• Your goal: Scan the records below. Copy every line in which the word "turned" appears.

• Records to process:
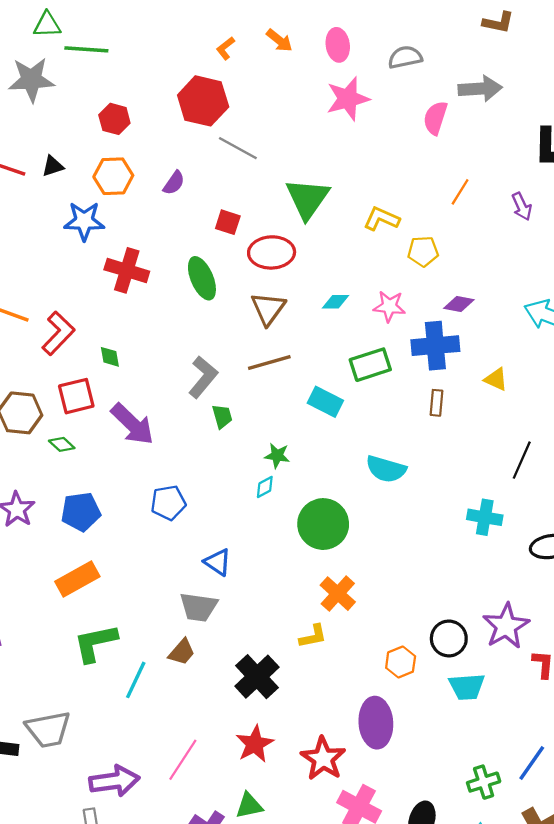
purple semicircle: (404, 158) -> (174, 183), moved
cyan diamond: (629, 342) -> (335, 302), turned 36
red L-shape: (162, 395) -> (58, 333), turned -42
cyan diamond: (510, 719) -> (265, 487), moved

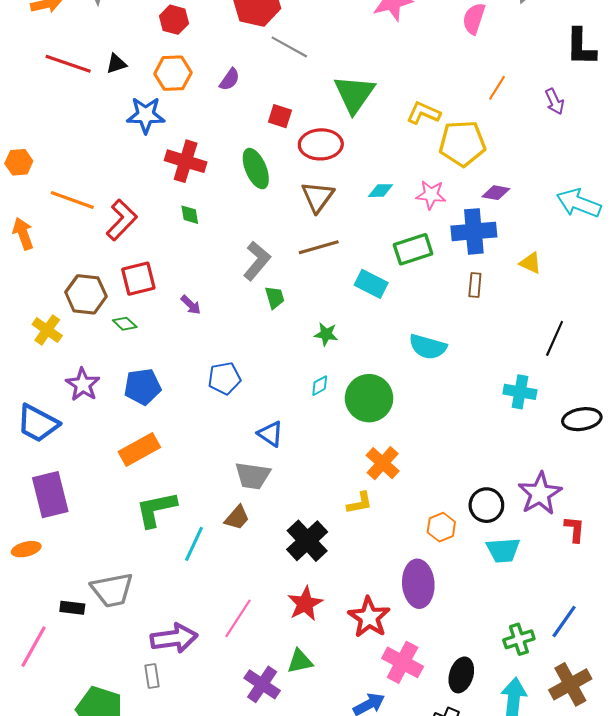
yellow pentagon: (423, 251) -> (462, 143), size x1.6
green diamond: (110, 357) -> (190, 215), moved
purple arrow: (132, 424) -> (191, 305), size x0.5
cyan diamond: (265, 487) -> (320, 386), moved

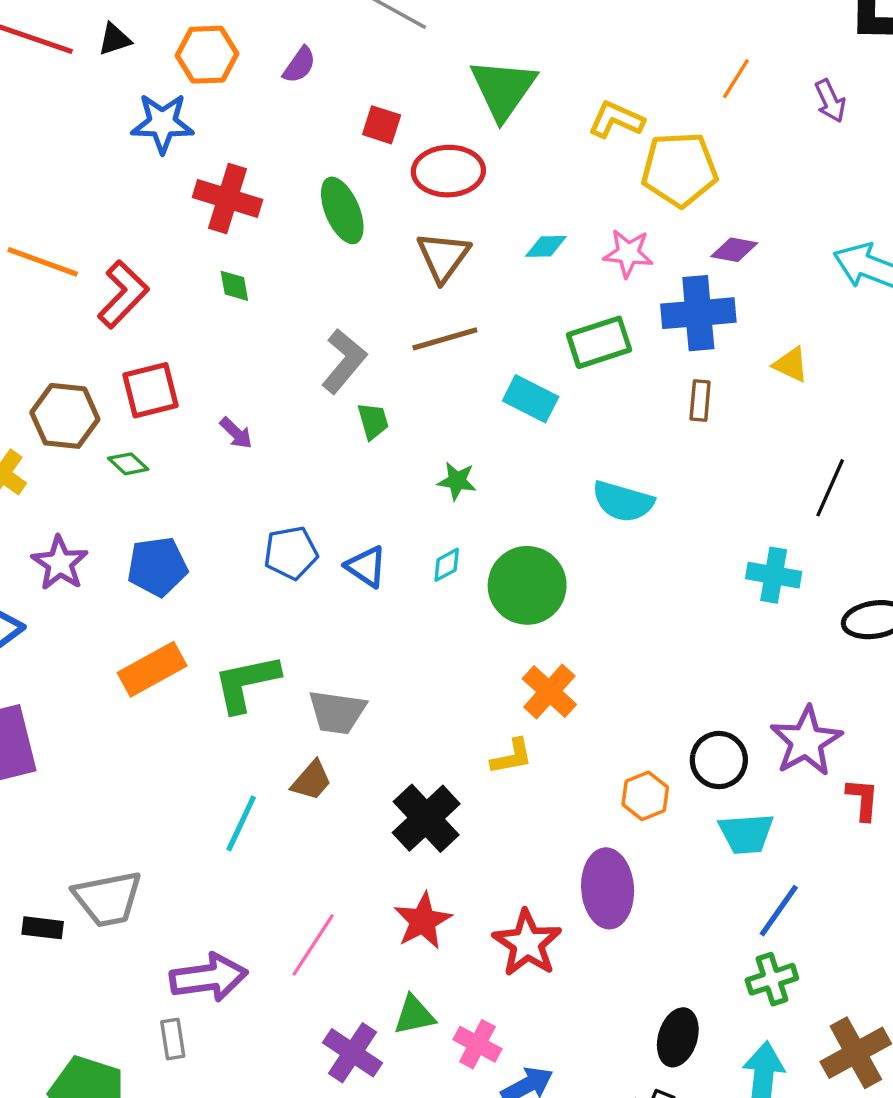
blue triangle: (270, 434) -> (366, 567), moved
green L-shape: (156, 509) -> (246, 683), moved
blue line: (564, 621) -> (779, 911), moved
pink cross: (403, 662) -> (477, 1044), moved, size x0.7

• Output of the task:
cyan diamond: (629, 342) -> (335, 302), turned 36
red L-shape: (162, 395) -> (58, 333), turned -42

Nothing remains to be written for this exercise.